EXERCISE REQUIREMENTS: Only the lines in the entries below from the line with "lime plate A4:B5 level 1 -> none" to the line with "blue brick C2", both included, belong in the answer, transcribed exactly and without pictures.

- - - - - - -

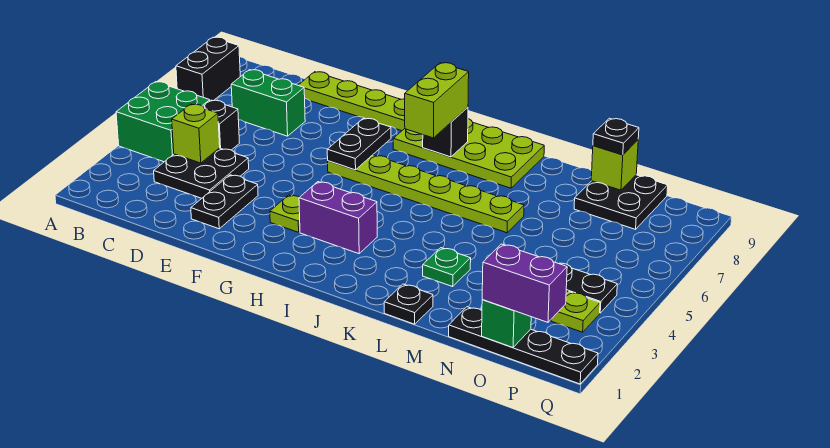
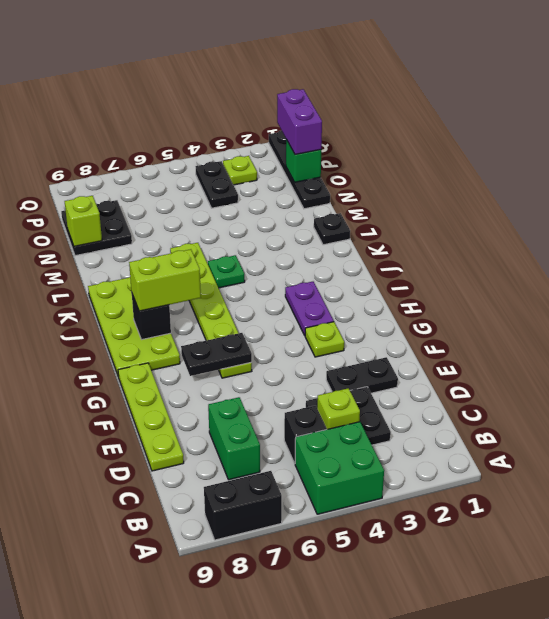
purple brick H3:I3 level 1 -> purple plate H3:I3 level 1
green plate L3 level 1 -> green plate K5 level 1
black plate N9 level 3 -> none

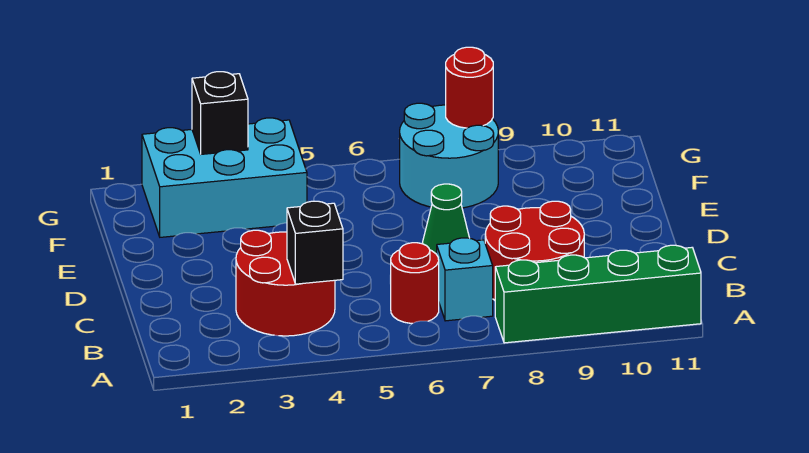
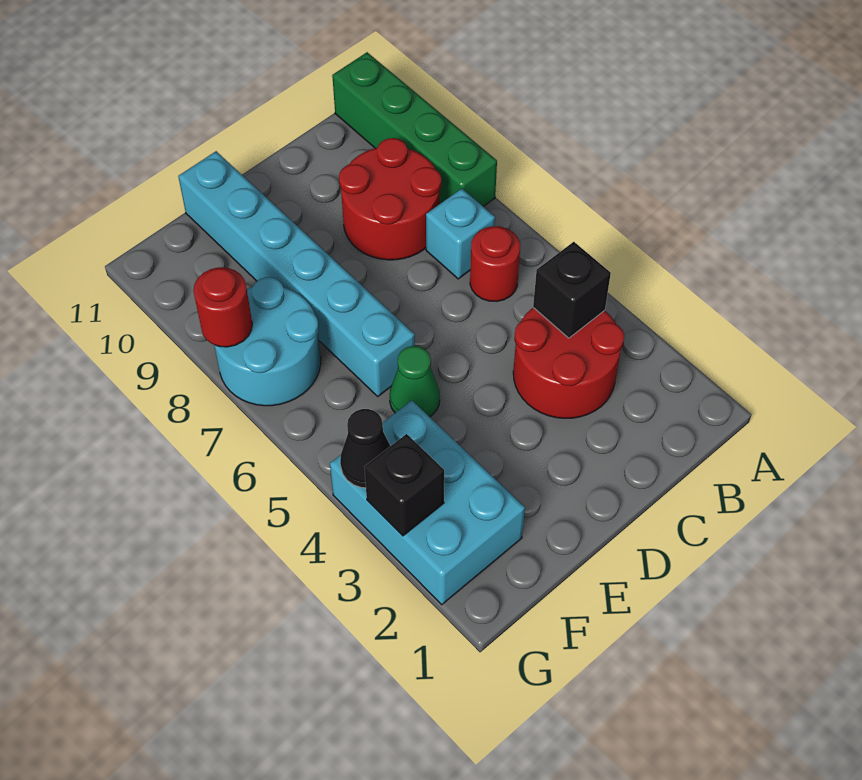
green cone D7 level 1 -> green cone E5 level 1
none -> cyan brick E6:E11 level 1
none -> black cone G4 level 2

- - - - - - -

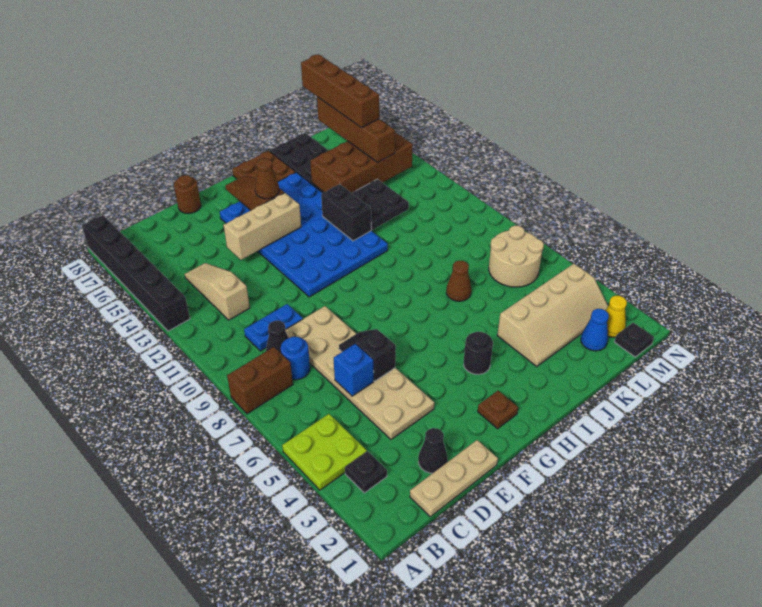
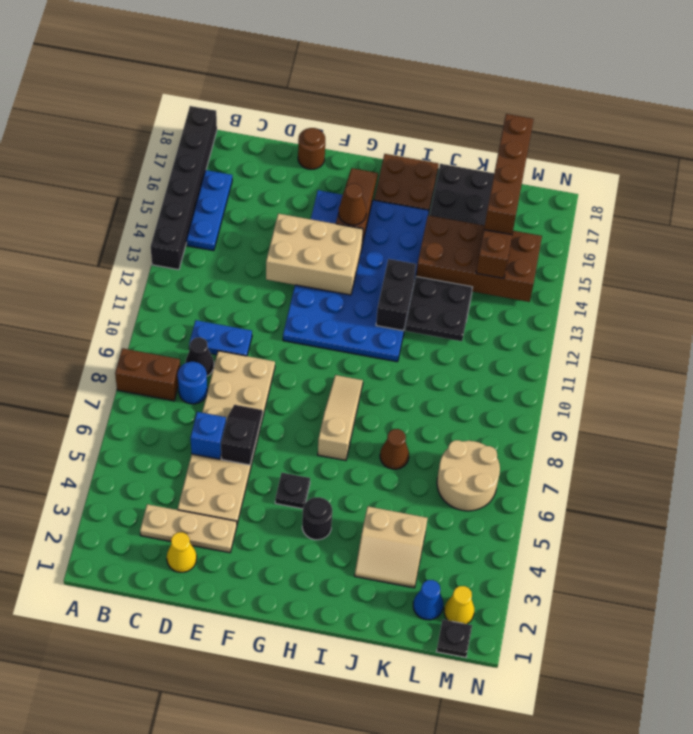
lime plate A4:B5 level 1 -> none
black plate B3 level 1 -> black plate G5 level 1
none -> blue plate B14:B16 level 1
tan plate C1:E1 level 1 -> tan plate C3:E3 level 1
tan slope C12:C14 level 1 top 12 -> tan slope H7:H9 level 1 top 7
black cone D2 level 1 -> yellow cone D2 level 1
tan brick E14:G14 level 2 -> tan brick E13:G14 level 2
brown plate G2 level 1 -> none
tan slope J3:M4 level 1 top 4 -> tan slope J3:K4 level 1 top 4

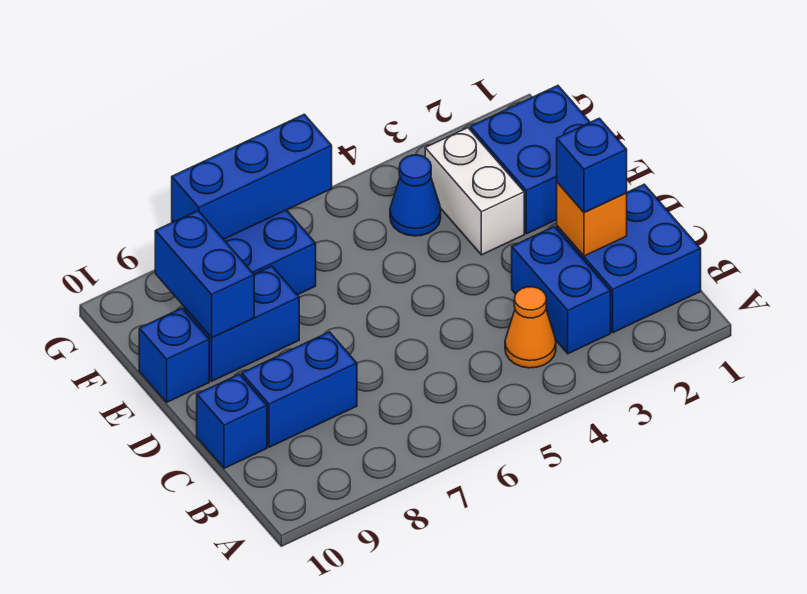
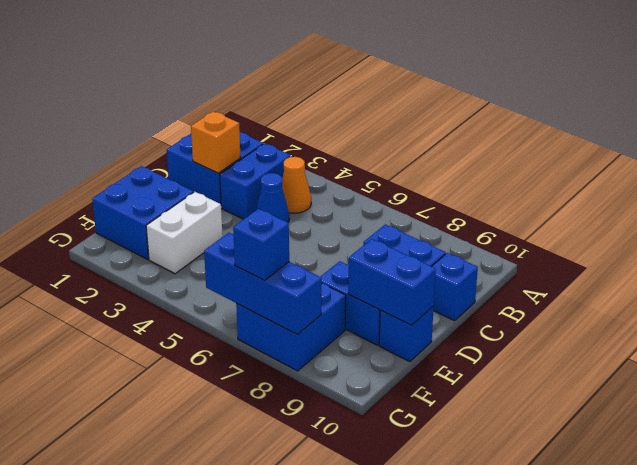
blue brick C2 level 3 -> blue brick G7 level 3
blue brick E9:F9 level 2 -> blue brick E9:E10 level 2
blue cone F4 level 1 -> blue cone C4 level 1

- - - - - - -

RESPONSE TO THE TASK:
lime plate A4:B5 level 1 -> none
black plate B3 level 1 -> black plate G5 level 1
none -> blue plate B14:B16 level 1
tan plate C1:E1 level 1 -> tan plate C3:E3 level 1
tan slope C12:C14 level 1 top 12 -> tan slope H7:H9 level 1 top 7
black cone D2 level 1 -> yellow cone D2 level 1
tan brick E14:G14 level 2 -> tan brick E13:G14 level 2
brown plate G2 level 1 -> none
tan slope J3:M4 level 1 top 4 -> tan slope J3:K4 level 1 top 4

blue brick C2 level 3 -> blue brick G7 level 3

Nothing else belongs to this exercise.